#### PROBLEM REQUIREMENTS:
Give back, word for word, the lines in the listing below from the one holding "(360, 204) = (280, 227): yellow" down to the one holding "(630, 395) = (326, 622): none -> red cupcake", both ends included.

#### MATERIAL PROVIDED:
****************
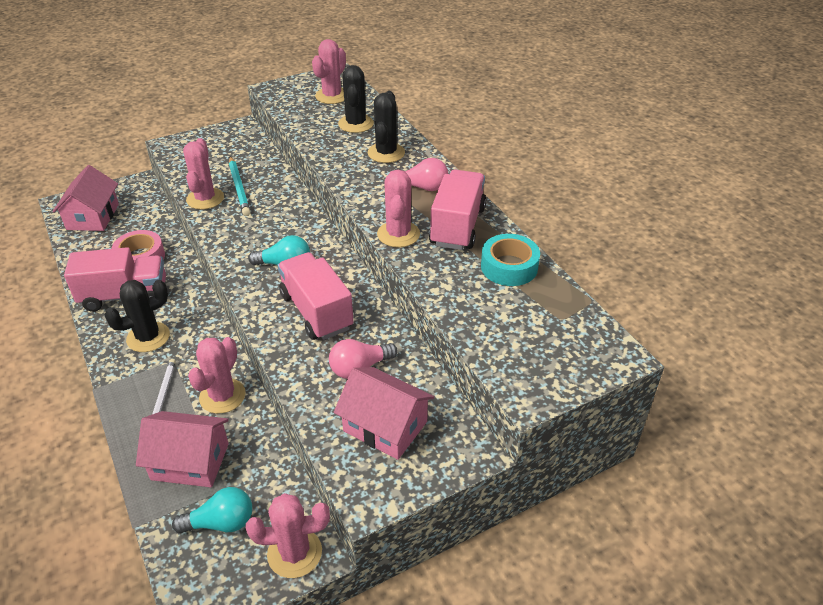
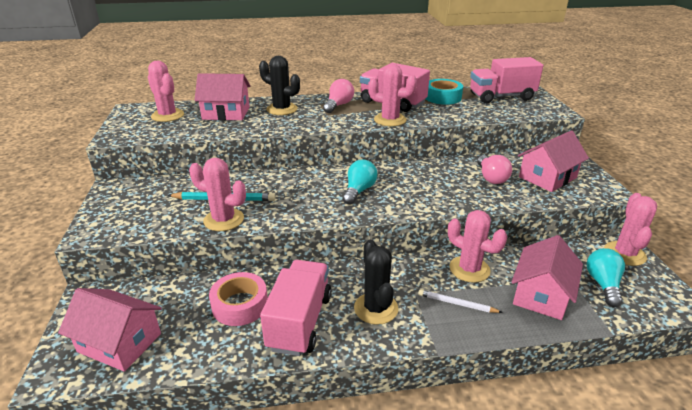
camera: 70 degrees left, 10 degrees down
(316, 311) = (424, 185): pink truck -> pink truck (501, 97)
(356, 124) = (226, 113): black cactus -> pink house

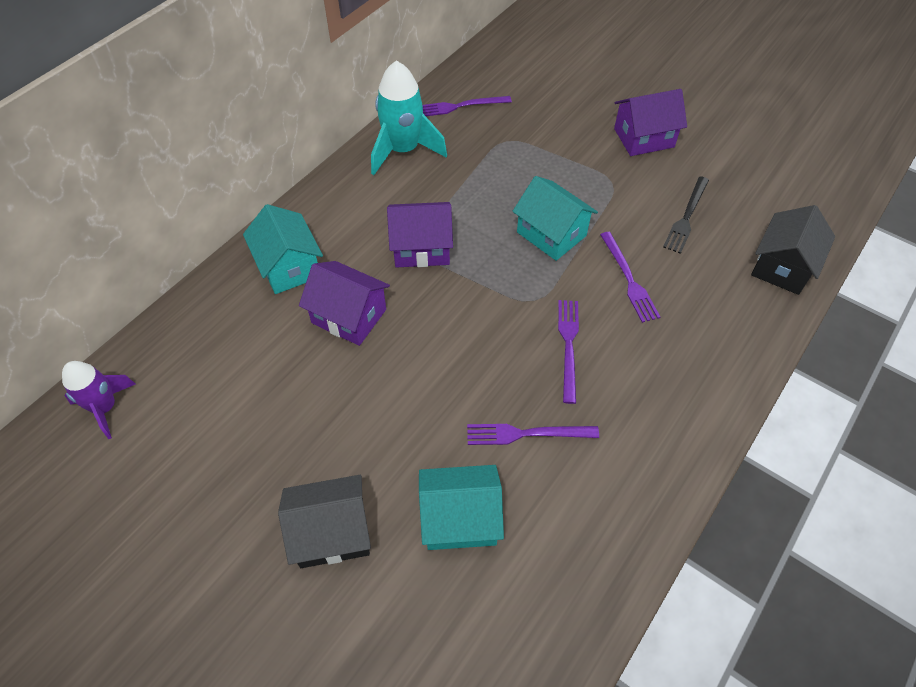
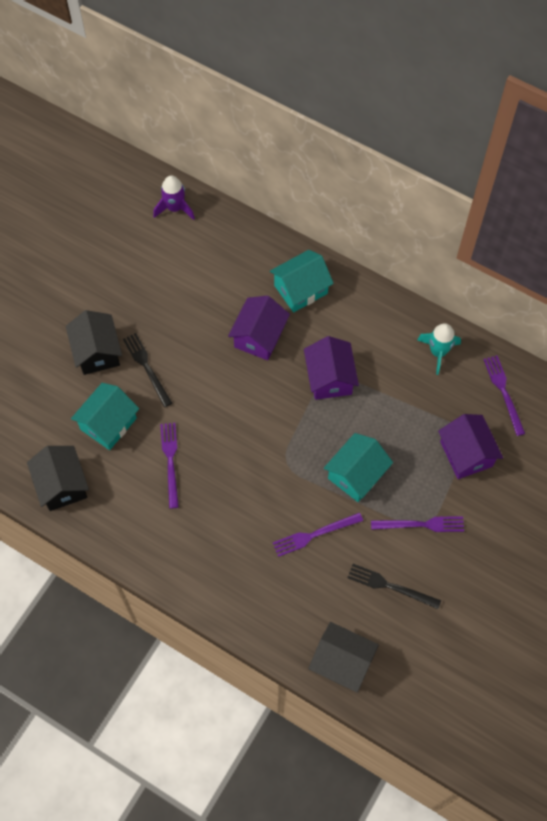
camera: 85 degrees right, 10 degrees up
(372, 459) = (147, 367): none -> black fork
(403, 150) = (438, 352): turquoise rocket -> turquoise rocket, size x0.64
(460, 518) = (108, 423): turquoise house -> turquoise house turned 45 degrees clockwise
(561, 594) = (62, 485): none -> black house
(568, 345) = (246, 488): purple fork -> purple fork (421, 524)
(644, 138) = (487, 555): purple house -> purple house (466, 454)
****************
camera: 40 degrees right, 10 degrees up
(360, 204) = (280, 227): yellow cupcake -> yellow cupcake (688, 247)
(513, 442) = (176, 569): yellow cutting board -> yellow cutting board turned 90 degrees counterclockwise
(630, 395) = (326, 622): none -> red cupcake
****************
#### SOLUTION TO THIS EXERCISE:
(360, 204) = (280, 227): yellow cupcake -> yellow cupcake (688, 247)
(513, 442) = (176, 569): yellow cutting board -> yellow cutting board turned 90 degrees counterclockwise
(630, 395) = (326, 622): none -> red cupcake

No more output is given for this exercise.